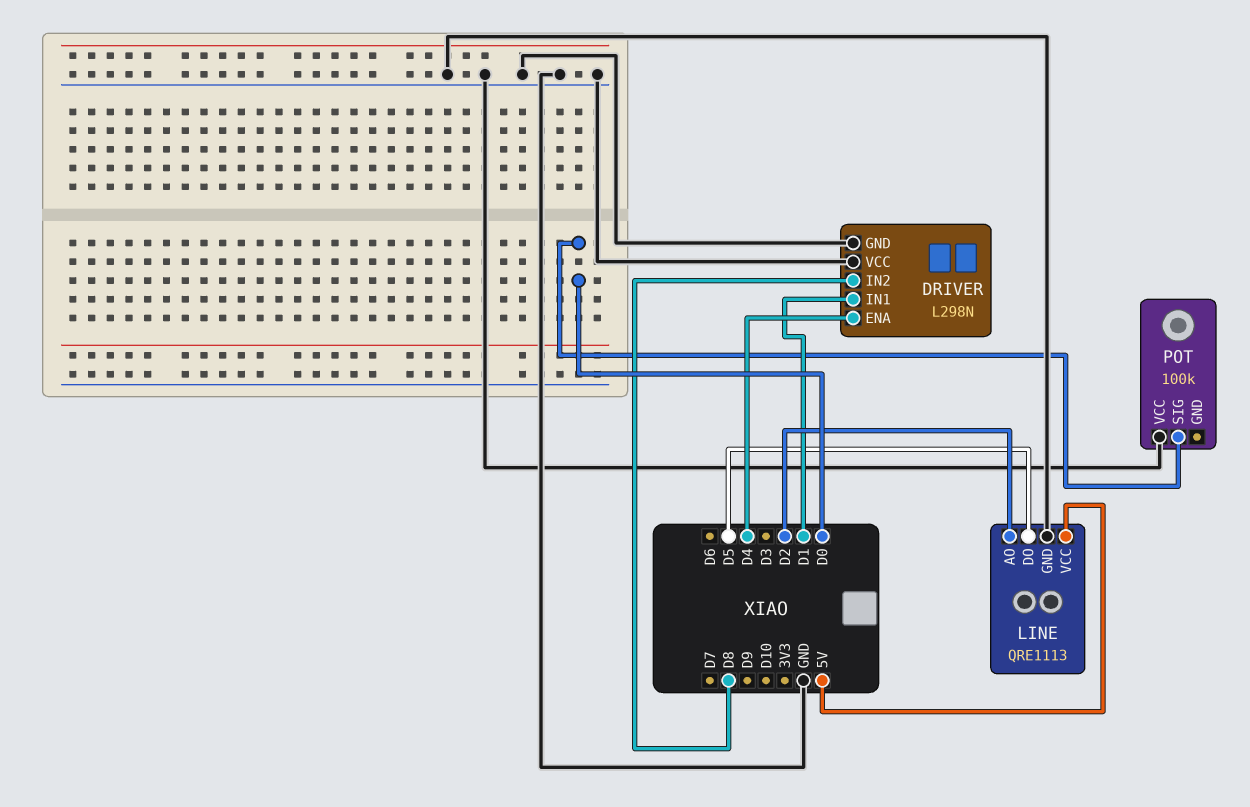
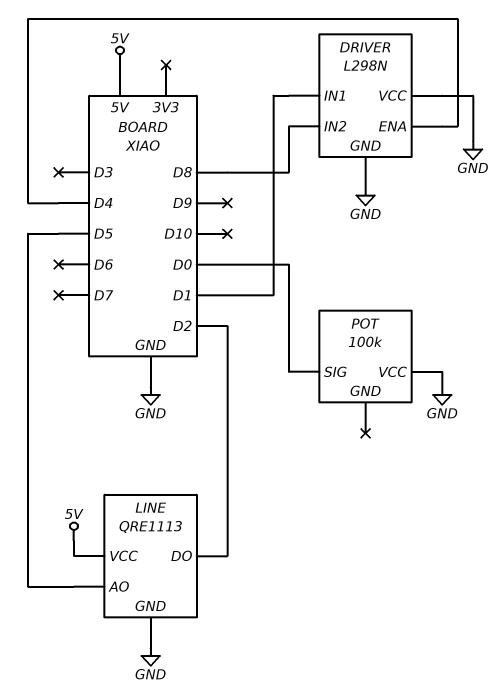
LINE pin AO: D2 -> D5
LINE pin DO: D5 -> D2

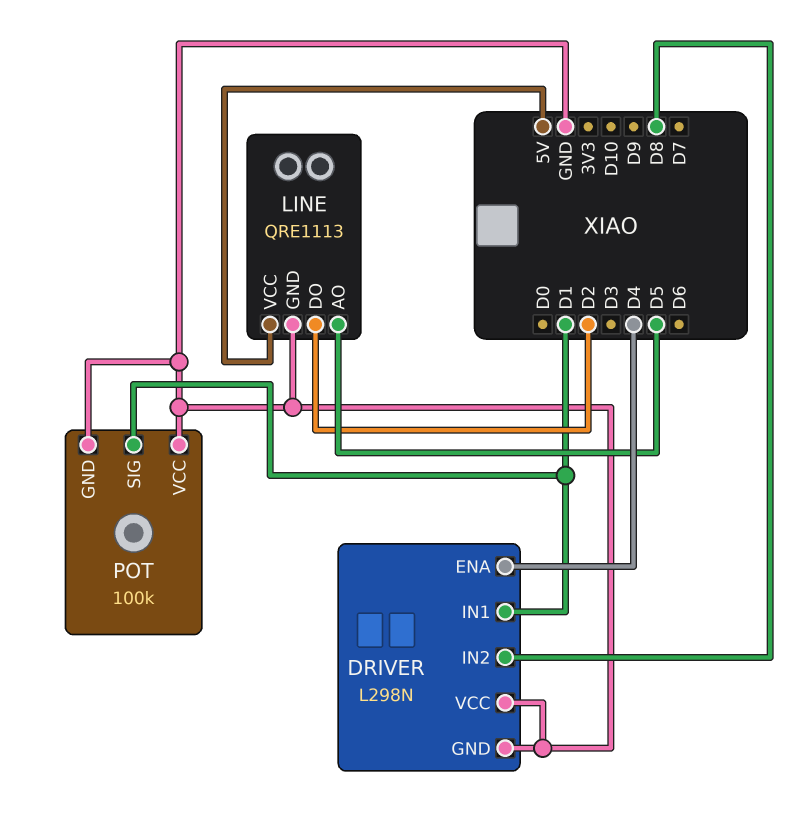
POT pin GND: none -> GND
POT pin SIG: D0 -> D1

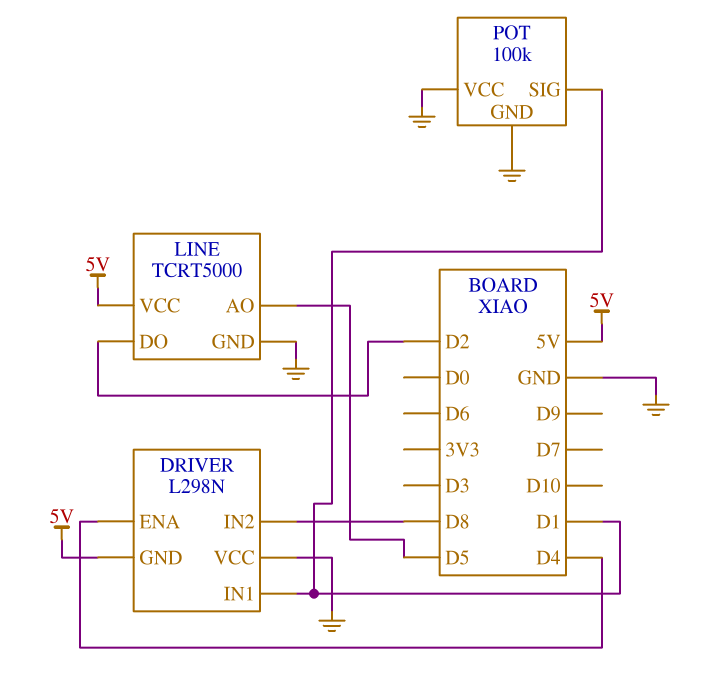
DRIVER pin GND: GND -> 5V
LINE: QRE1113 -> TCRT5000

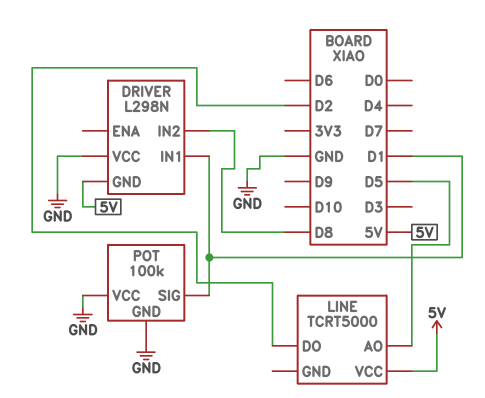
DRIVER pin ENA: D4 -> none
LINE pin GND: GND -> none

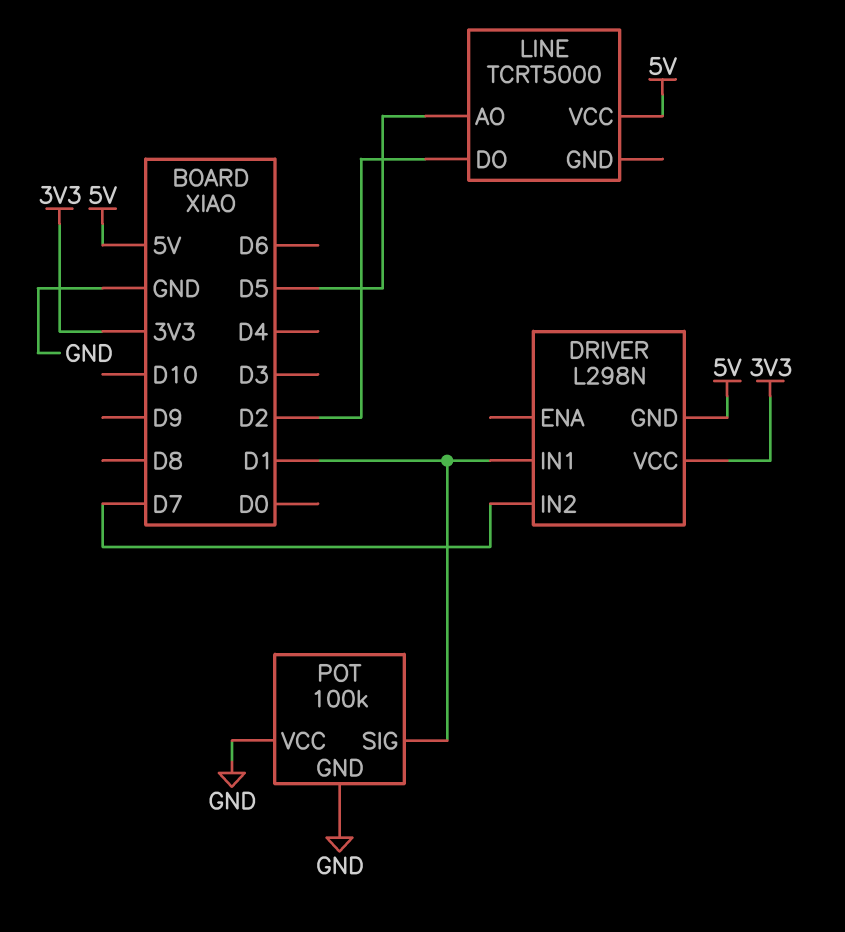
DRIVER pin IN2: D8 -> D7
DRIVER pin VCC: GND -> 3V3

# # # # #

→ Problem details:
Search the records for the string "none" and, wherever a line contains it, please copy that line.

→ Solution to the problem:
POT pin GND: none -> GND
DRIVER pin ENA: D4 -> none
LINE pin GND: GND -> none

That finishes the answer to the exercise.